> [Work request] Please output the section of the listing below that opens with the line containing "C2: 3.3nF (GND, STG) -> 33nF (GND, STG)" and closes with the line containing "R4: none -> 47k (ALARM, CTL)", exactly and with nothing else.

> [Task input]
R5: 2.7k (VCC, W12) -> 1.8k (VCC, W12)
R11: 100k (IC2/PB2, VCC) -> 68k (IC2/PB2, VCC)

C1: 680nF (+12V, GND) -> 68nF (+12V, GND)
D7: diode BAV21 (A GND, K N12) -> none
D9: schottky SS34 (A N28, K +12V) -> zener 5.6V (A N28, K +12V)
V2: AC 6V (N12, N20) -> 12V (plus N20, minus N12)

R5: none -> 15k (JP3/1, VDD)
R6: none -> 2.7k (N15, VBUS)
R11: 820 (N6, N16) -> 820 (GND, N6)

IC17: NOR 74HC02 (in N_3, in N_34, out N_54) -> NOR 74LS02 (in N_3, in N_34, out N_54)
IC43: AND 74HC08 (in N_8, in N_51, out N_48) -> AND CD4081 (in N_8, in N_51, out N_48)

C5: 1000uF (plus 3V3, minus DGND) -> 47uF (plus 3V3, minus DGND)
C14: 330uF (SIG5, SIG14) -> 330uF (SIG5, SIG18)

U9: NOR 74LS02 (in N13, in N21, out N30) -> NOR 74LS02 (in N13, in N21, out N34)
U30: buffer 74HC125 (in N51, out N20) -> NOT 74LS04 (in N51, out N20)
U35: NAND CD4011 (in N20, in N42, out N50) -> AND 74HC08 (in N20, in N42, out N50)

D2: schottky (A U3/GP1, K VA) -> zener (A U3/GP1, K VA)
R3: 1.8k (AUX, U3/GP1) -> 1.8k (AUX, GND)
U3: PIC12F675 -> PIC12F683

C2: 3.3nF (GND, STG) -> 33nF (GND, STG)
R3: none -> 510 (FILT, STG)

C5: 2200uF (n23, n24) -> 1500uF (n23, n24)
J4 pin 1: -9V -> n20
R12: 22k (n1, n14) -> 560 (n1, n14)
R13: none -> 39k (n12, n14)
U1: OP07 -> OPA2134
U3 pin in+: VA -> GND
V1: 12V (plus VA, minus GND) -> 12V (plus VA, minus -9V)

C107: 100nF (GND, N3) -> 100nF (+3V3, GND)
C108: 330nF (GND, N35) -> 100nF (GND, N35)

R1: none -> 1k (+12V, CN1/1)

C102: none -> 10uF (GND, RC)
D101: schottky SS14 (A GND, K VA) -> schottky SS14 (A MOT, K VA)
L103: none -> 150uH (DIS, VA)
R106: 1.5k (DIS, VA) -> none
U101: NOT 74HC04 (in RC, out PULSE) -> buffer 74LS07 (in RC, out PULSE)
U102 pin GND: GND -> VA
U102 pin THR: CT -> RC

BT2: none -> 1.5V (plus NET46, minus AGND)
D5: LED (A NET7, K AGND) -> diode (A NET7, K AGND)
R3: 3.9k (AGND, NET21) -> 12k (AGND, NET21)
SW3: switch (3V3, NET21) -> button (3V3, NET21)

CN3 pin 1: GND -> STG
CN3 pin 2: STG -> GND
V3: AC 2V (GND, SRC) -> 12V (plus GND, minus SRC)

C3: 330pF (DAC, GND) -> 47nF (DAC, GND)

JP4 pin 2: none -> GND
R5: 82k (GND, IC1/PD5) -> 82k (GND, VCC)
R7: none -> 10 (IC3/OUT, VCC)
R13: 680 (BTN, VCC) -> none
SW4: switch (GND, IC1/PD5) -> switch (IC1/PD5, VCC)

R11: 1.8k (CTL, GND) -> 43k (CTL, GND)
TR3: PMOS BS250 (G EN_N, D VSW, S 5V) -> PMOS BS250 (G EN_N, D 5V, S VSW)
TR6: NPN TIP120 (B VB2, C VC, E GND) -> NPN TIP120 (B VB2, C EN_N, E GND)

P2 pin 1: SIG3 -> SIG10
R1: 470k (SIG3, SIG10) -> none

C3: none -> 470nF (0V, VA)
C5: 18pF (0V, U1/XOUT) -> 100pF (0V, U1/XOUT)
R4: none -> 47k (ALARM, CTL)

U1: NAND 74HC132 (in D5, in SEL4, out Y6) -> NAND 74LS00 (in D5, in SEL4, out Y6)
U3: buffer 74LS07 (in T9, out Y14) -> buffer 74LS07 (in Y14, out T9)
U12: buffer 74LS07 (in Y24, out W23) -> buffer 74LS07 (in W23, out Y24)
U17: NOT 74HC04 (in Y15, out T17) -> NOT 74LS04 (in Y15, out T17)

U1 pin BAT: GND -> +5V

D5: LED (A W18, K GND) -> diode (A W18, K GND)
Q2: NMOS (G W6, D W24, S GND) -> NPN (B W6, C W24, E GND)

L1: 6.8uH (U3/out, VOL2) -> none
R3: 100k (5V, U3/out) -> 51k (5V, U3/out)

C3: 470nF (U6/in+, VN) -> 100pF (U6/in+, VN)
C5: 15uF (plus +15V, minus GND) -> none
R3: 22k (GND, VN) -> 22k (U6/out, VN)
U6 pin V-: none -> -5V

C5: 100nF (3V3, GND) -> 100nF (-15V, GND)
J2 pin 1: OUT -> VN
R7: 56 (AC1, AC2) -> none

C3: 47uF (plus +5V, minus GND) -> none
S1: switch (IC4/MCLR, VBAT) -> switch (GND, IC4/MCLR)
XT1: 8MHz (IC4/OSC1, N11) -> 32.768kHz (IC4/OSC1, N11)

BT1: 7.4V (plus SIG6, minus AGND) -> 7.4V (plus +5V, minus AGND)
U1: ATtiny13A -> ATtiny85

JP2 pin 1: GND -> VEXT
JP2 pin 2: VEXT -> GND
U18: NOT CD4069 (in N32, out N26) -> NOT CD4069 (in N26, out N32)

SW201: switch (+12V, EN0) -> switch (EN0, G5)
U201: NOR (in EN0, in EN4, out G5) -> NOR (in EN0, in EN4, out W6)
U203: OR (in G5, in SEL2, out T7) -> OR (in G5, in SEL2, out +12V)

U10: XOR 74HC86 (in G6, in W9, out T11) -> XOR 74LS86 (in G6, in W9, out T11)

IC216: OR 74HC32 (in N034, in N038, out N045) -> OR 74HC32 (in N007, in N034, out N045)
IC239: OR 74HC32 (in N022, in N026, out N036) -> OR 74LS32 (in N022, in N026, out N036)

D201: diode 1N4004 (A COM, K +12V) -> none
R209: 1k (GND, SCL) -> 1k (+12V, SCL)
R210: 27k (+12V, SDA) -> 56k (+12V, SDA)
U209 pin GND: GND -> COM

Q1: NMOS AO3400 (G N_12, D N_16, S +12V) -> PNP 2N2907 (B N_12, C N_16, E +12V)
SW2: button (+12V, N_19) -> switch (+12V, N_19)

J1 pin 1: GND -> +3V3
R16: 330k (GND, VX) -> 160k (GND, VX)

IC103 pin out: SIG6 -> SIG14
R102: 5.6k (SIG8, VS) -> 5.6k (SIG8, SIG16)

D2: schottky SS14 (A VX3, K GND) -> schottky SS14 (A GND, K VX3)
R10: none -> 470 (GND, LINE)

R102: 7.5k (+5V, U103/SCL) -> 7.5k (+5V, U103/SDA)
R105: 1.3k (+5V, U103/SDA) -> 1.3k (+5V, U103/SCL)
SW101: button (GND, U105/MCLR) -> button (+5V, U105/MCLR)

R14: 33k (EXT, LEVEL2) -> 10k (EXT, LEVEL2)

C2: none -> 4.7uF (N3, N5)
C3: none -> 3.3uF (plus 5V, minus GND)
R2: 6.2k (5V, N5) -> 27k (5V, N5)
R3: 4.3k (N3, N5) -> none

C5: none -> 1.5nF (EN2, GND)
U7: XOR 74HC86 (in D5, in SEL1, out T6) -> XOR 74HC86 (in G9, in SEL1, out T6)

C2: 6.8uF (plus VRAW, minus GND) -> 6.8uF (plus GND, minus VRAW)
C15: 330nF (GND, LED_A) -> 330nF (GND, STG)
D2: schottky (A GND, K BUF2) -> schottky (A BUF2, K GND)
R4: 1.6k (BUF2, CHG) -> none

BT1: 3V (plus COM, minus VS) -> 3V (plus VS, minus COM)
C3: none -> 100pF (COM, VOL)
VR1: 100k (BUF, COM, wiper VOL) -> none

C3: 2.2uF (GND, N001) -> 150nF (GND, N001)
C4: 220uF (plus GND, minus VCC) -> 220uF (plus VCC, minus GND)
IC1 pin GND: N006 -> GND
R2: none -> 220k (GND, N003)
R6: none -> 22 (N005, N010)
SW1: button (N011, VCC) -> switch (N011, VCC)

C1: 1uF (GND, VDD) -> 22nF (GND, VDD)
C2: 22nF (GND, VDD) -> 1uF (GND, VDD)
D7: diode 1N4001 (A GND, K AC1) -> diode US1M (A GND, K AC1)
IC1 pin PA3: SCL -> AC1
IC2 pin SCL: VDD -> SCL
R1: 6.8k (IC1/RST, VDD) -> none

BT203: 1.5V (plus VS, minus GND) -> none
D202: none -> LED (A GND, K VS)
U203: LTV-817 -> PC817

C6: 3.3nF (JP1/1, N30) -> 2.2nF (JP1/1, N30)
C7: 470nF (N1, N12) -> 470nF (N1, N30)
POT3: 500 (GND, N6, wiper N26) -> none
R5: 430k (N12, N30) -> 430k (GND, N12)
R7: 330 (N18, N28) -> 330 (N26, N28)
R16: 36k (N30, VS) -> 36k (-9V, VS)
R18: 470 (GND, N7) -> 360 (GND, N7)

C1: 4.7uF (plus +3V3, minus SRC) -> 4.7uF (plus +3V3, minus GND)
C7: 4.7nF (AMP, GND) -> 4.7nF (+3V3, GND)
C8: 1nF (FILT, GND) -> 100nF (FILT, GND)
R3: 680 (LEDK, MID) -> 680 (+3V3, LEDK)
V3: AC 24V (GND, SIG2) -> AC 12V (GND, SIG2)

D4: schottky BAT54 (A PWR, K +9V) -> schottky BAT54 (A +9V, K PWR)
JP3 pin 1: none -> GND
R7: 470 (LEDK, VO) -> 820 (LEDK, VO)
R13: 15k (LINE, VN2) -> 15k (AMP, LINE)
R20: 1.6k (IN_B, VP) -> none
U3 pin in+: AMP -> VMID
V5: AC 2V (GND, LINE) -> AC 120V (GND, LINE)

> [Your response]
C2: 3.3nF (GND, STG) -> 33nF (GND, STG)
R3: none -> 510 (FILT, STG)

C5: 2200uF (n23, n24) -> 1500uF (n23, n24)
J4 pin 1: -9V -> n20
R12: 22k (n1, n14) -> 560 (n1, n14)
R13: none -> 39k (n12, n14)
U1: OP07 -> OPA2134
U3 pin in+: VA -> GND
V1: 12V (plus VA, minus GND) -> 12V (plus VA, minus -9V)

C107: 100nF (GND, N3) -> 100nF (+3V3, GND)
C108: 330nF (GND, N35) -> 100nF (GND, N35)

R1: none -> 1k (+12V, CN1/1)

C102: none -> 10uF (GND, RC)
D101: schottky SS14 (A GND, K VA) -> schottky SS14 (A MOT, K VA)
L103: none -> 150uH (DIS, VA)
R106: 1.5k (DIS, VA) -> none
U101: NOT 74HC04 (in RC, out PULSE) -> buffer 74LS07 (in RC, out PULSE)
U102 pin GND: GND -> VA
U102 pin THR: CT -> RC

BT2: none -> 1.5V (plus NET46, minus AGND)
D5: LED (A NET7, K AGND) -> diode (A NET7, K AGND)
R3: 3.9k (AGND, NET21) -> 12k (AGND, NET21)
SW3: switch (3V3, NET21) -> button (3V3, NET21)

CN3 pin 1: GND -> STG
CN3 pin 2: STG -> GND
V3: AC 2V (GND, SRC) -> 12V (plus GND, minus SRC)

C3: 330pF (DAC, GND) -> 47nF (DAC, GND)

JP4 pin 2: none -> GND
R5: 82k (GND, IC1/PD5) -> 82k (GND, VCC)
R7: none -> 10 (IC3/OUT, VCC)
R13: 680 (BTN, VCC) -> none
SW4: switch (GND, IC1/PD5) -> switch (IC1/PD5, VCC)

R11: 1.8k (CTL, GND) -> 43k (CTL, GND)
TR3: PMOS BS250 (G EN_N, D VSW, S 5V) -> PMOS BS250 (G EN_N, D 5V, S VSW)
TR6: NPN TIP120 (B VB2, C VC, E GND) -> NPN TIP120 (B VB2, C EN_N, E GND)

P2 pin 1: SIG3 -> SIG10
R1: 470k (SIG3, SIG10) -> none

C3: none -> 470nF (0V, VA)
C5: 18pF (0V, U1/XOUT) -> 100pF (0V, U1/XOUT)
R4: none -> 47k (ALARM, CTL)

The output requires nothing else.